MATERIAL FOR THIS EXERCISE:
↓
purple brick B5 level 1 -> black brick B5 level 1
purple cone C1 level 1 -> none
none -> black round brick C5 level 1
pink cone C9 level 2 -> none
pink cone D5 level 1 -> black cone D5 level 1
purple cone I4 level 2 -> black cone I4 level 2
↑
↓
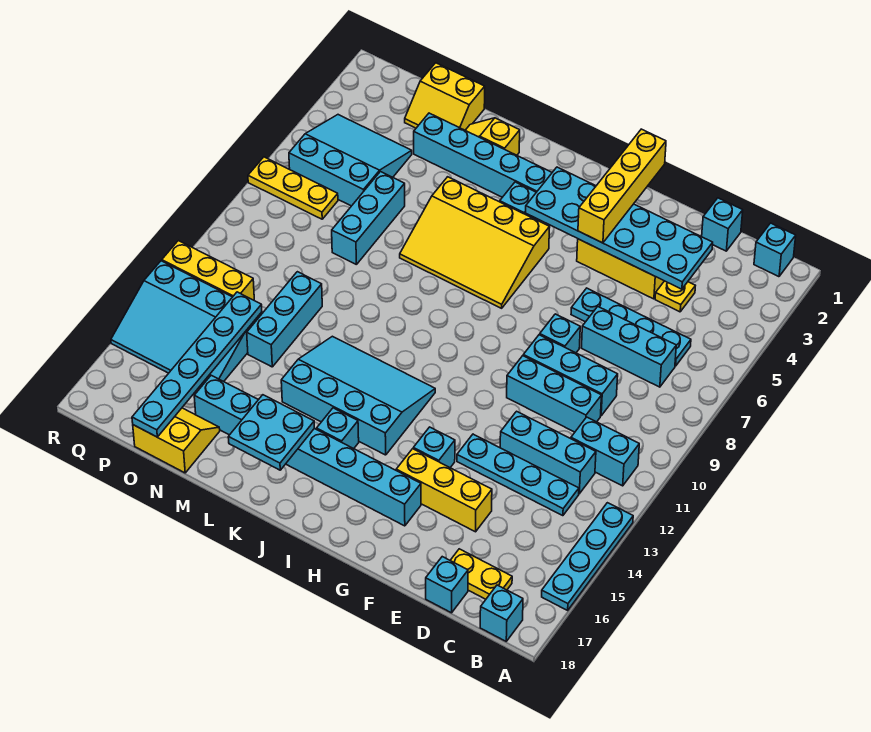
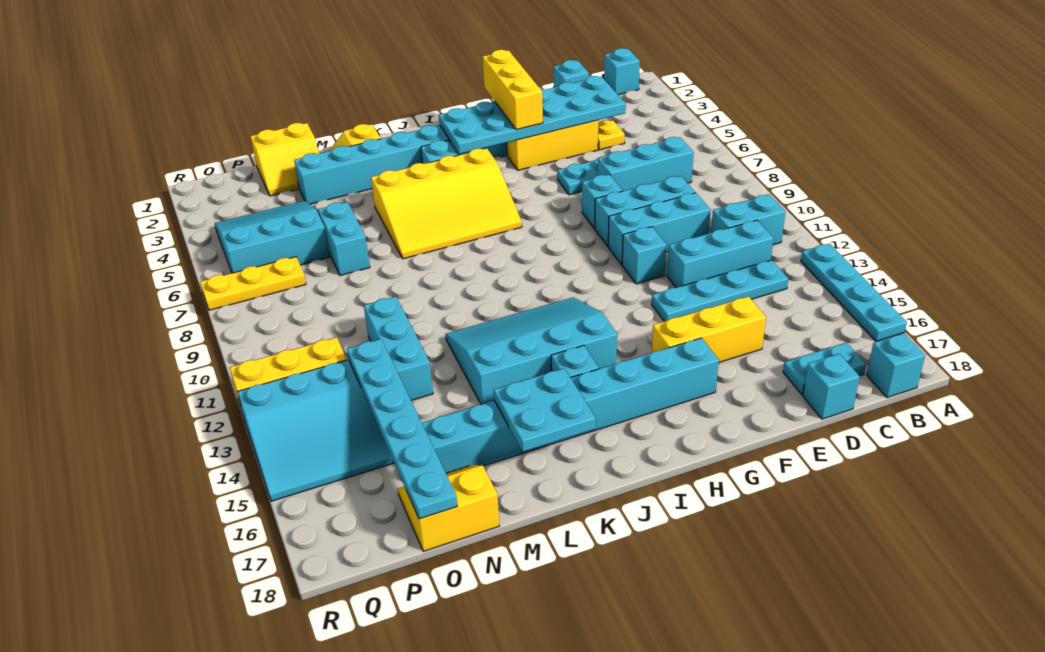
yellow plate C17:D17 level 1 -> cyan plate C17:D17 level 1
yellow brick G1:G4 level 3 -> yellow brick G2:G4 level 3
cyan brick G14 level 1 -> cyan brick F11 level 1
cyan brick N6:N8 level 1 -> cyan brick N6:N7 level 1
↑
Only a number is expected in response: how many lines of the records above include the word "brick".

WRITTEN RESPONSE: 5